--- Provided data Enclosed Below ---

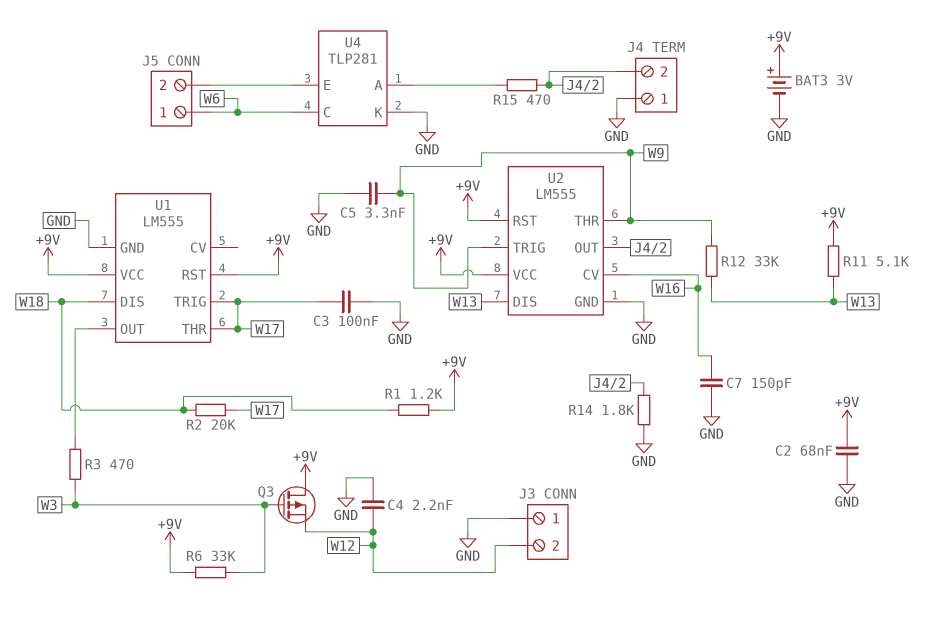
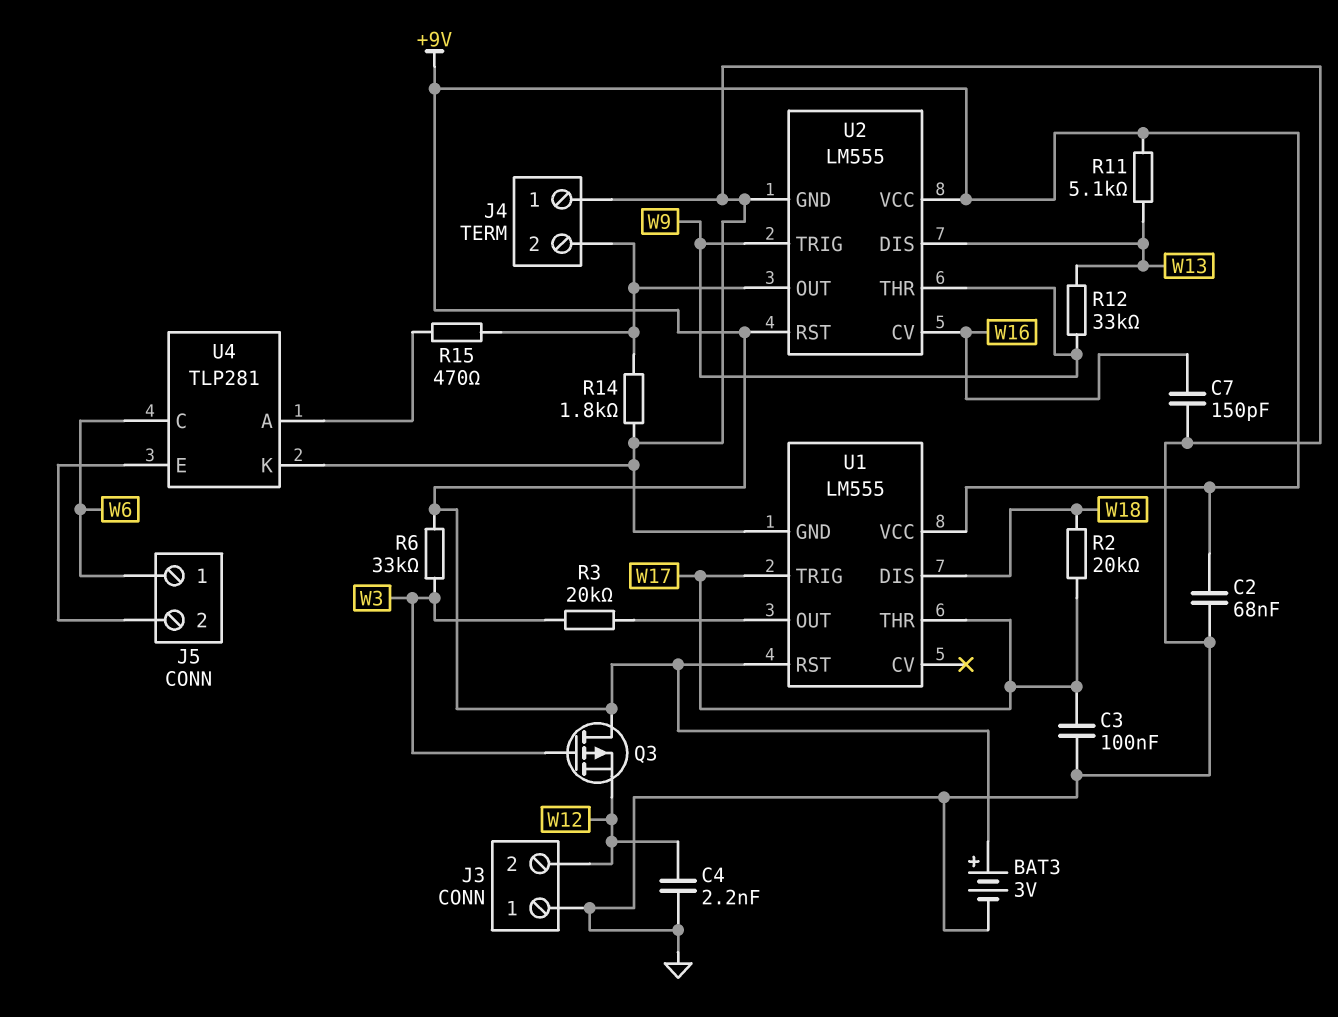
C5: 3.3nF (GND, W9) -> none
R1: 1.2k (+9V, W18) -> none
R3: 470 (U1/OUT, W3) -> 20k (U1/OUT, W3)

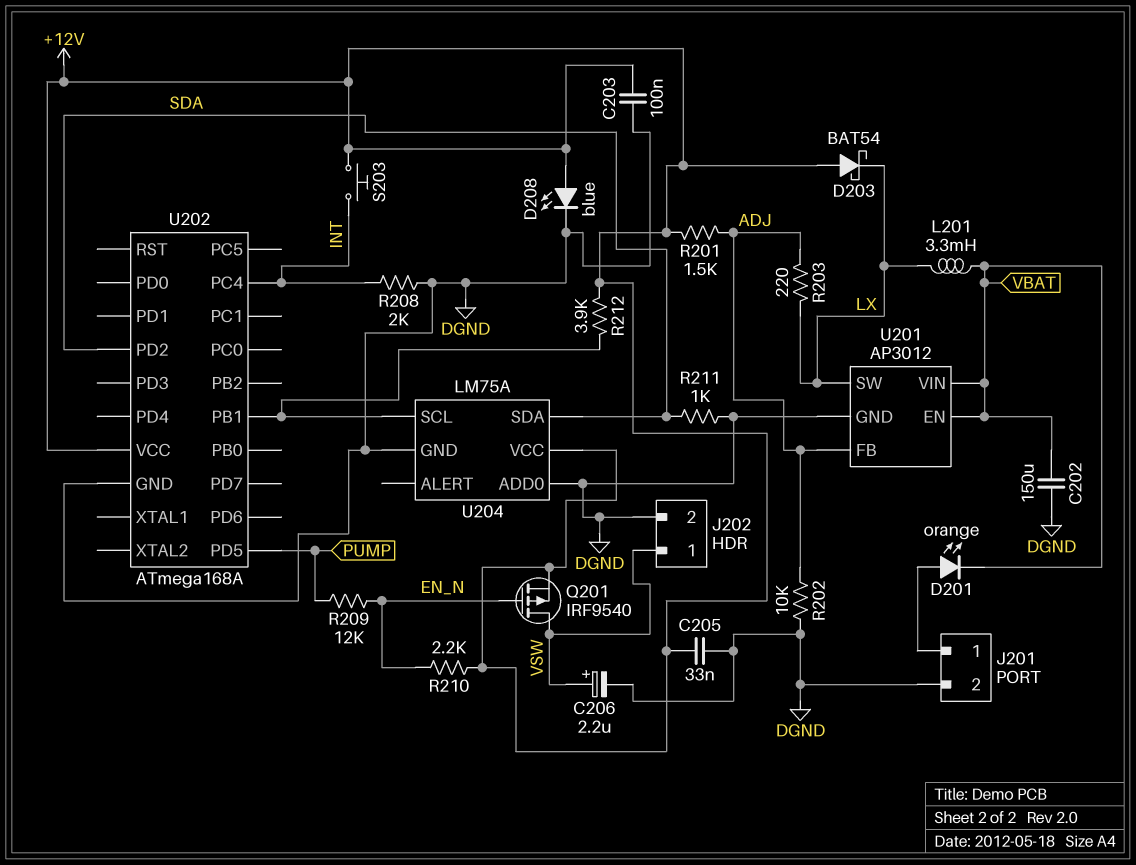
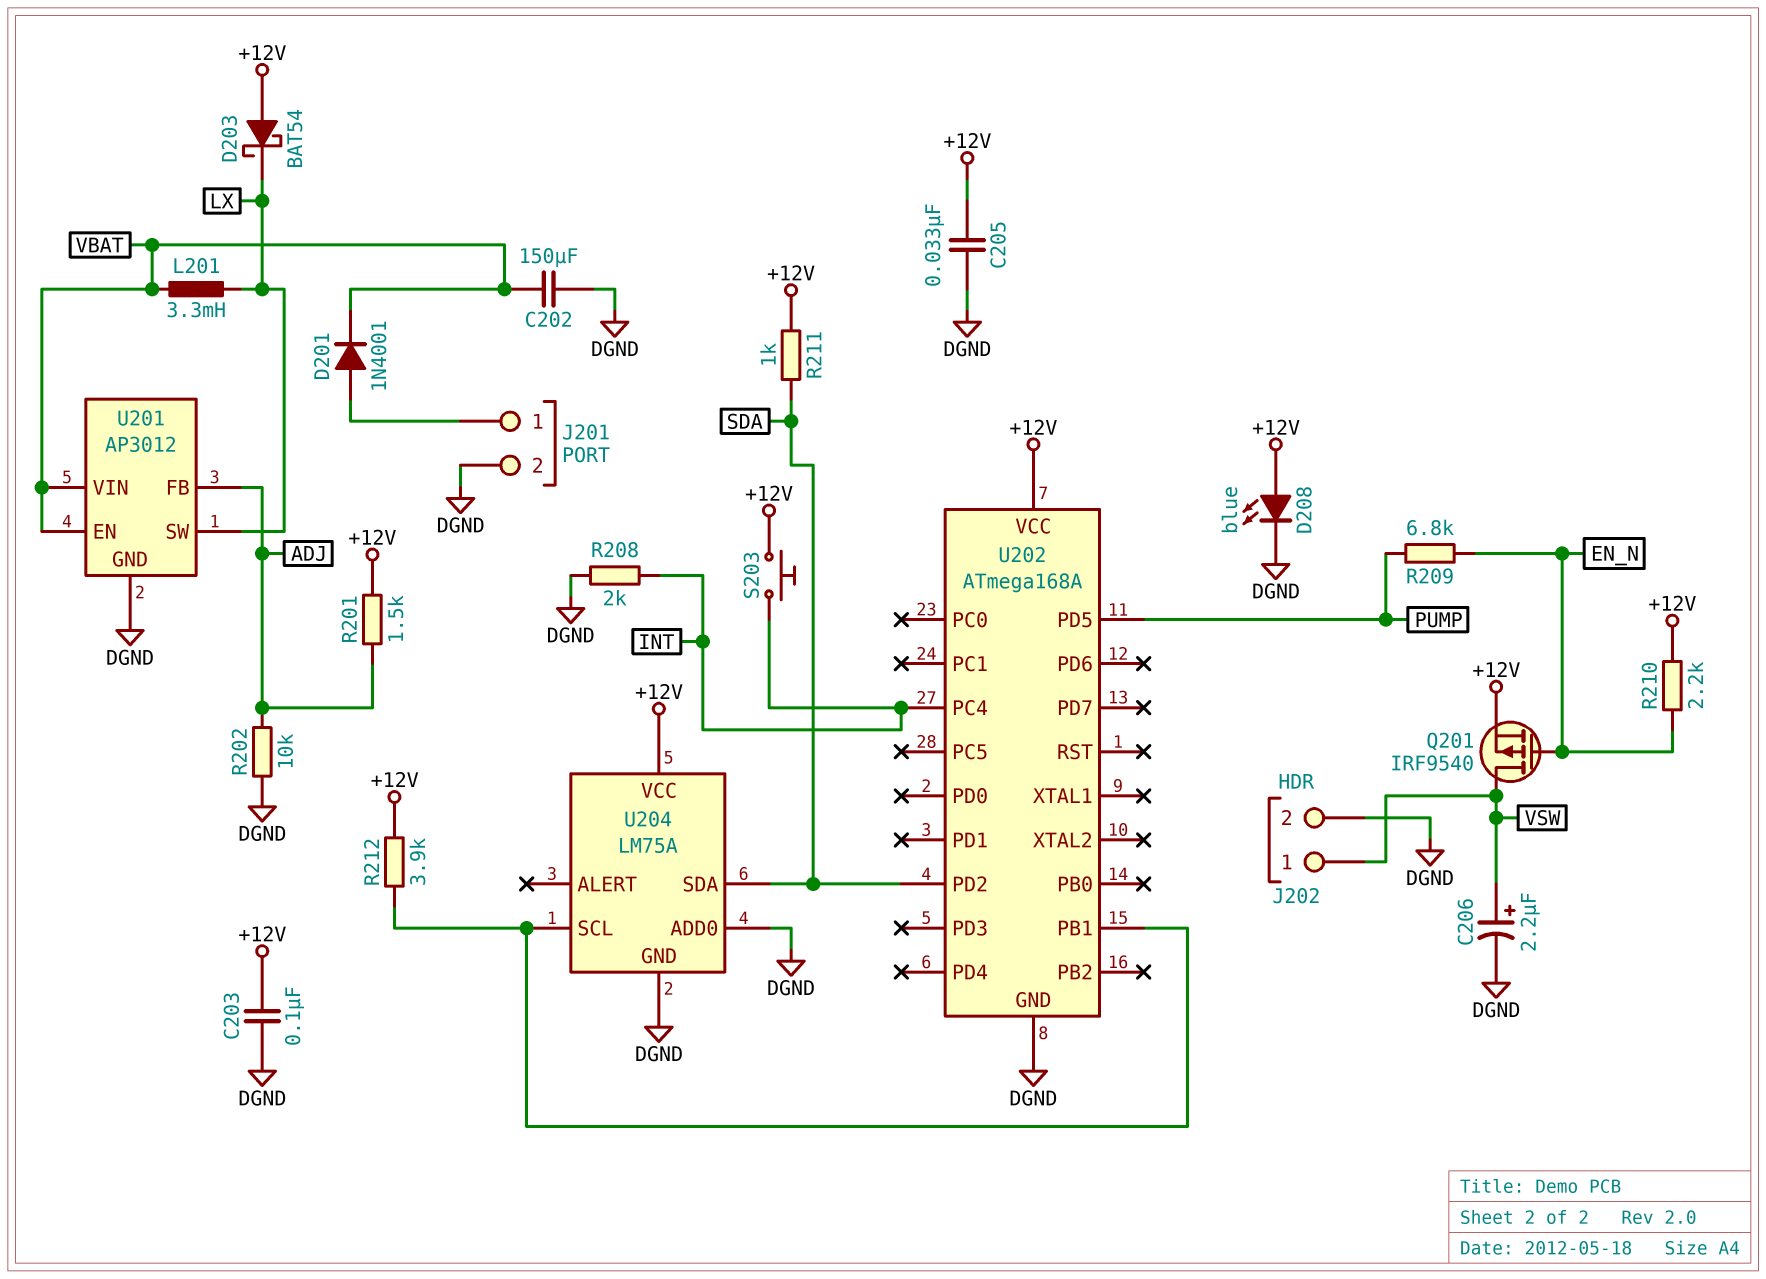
D201: LED orange (A J201/1, K VBAT) -> diode 1N4001 (A J201/1, K VBAT)
R203: 220 (ADJ, LX) -> none
R209: 12k (EN_N, PUMP) -> 6.8k (EN_N, PUMP)
R211: 1k (DGND, SDA) -> 1k (+12V, SDA)

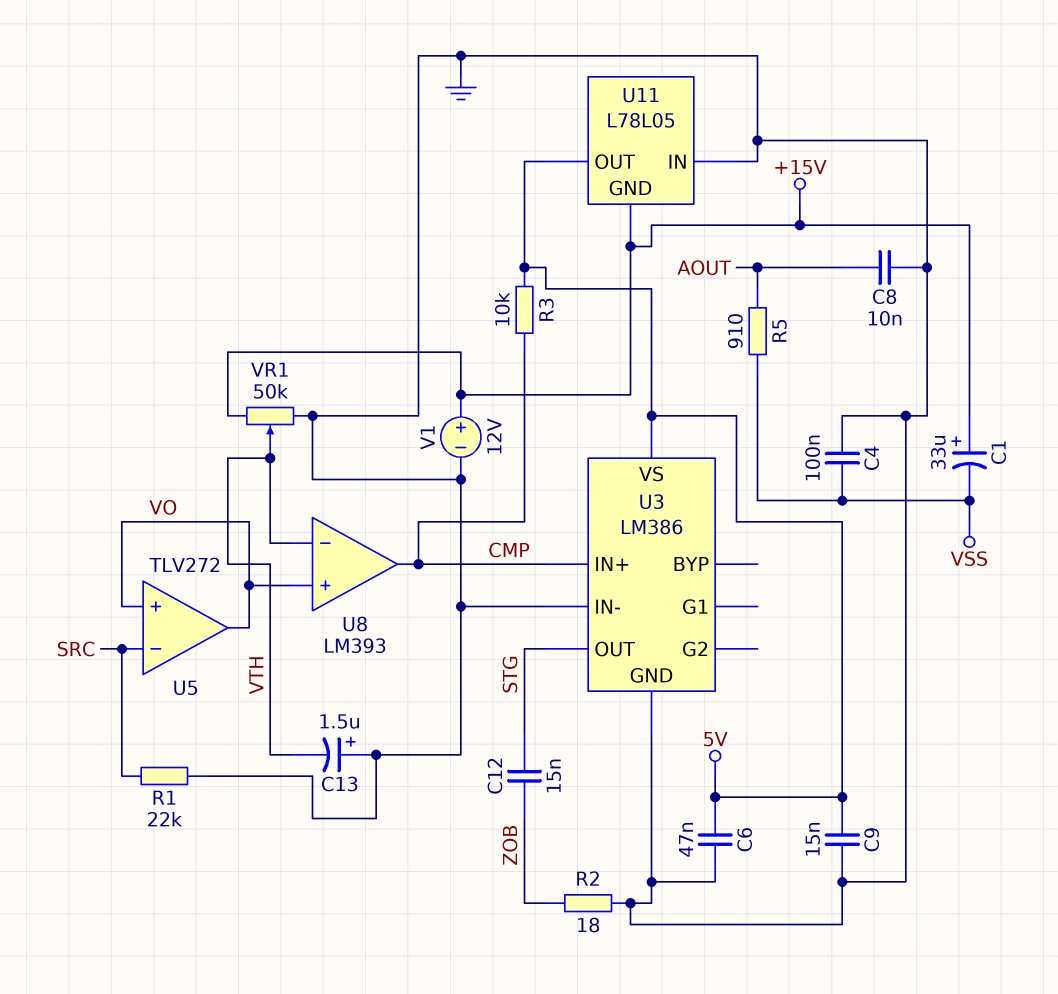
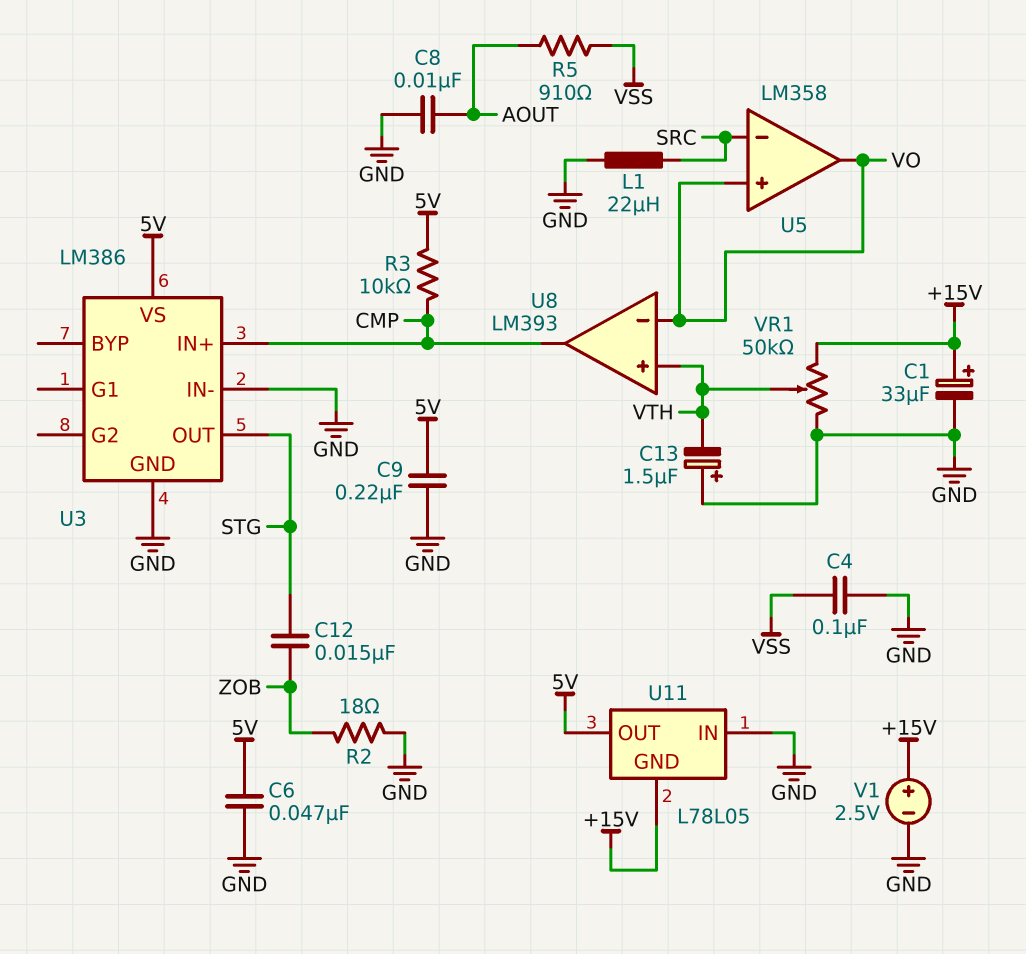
C1: 33uF (plus +15V, minus VSS) -> 33uF (plus +15V, minus GND)
C9: 15nF (5V, GND) -> 220nF (5V, GND)
L1: none -> 22uH (GND, SRC)
R1: 22k (GND, SRC) -> none
U5: TLV272 -> LM358
U8 pin in+: VO -> VTH
U8 pin in-: VTH -> VO
V1: 12V (plus +15V, minus GND) -> 2.5V (plus +15V, minus GND)

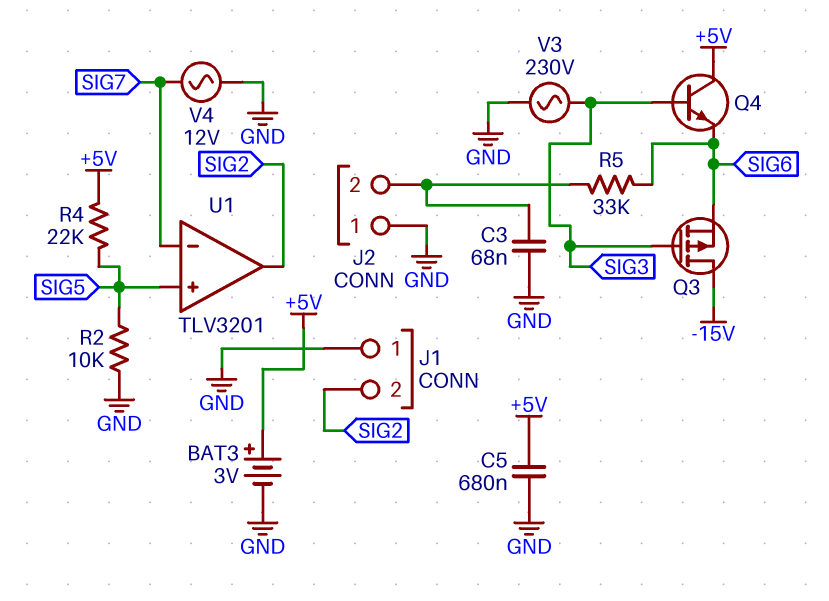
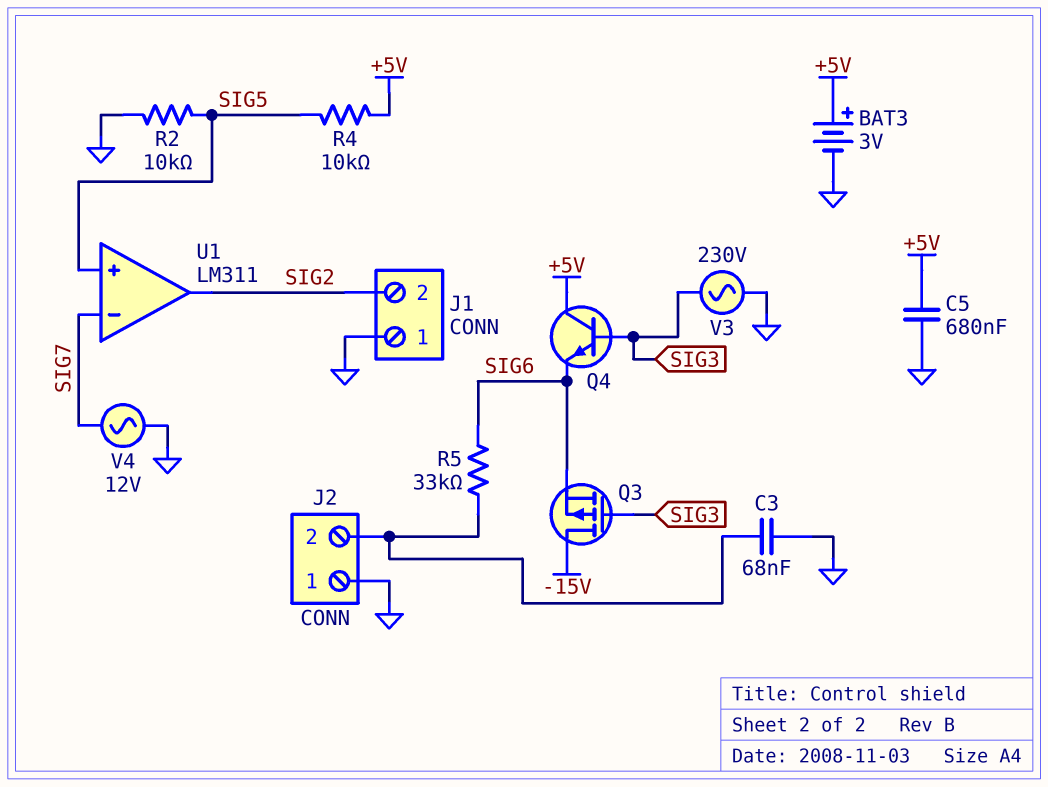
R4: 22k (+5V, SIG5) -> 10k (+5V, SIG5)
U1: TLV3201 -> LM311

--- End of Enclosed Provided data ---

**Work to be completed**
Search the listing for the word "minus" and return each line that holds it.

**Solution to this problem**
C1: 33uF (plus +15V, minus VSS) -> 33uF (plus +15V, minus GND)
V1: 12V (plus +15V, minus GND) -> 2.5V (plus +15V, minus GND)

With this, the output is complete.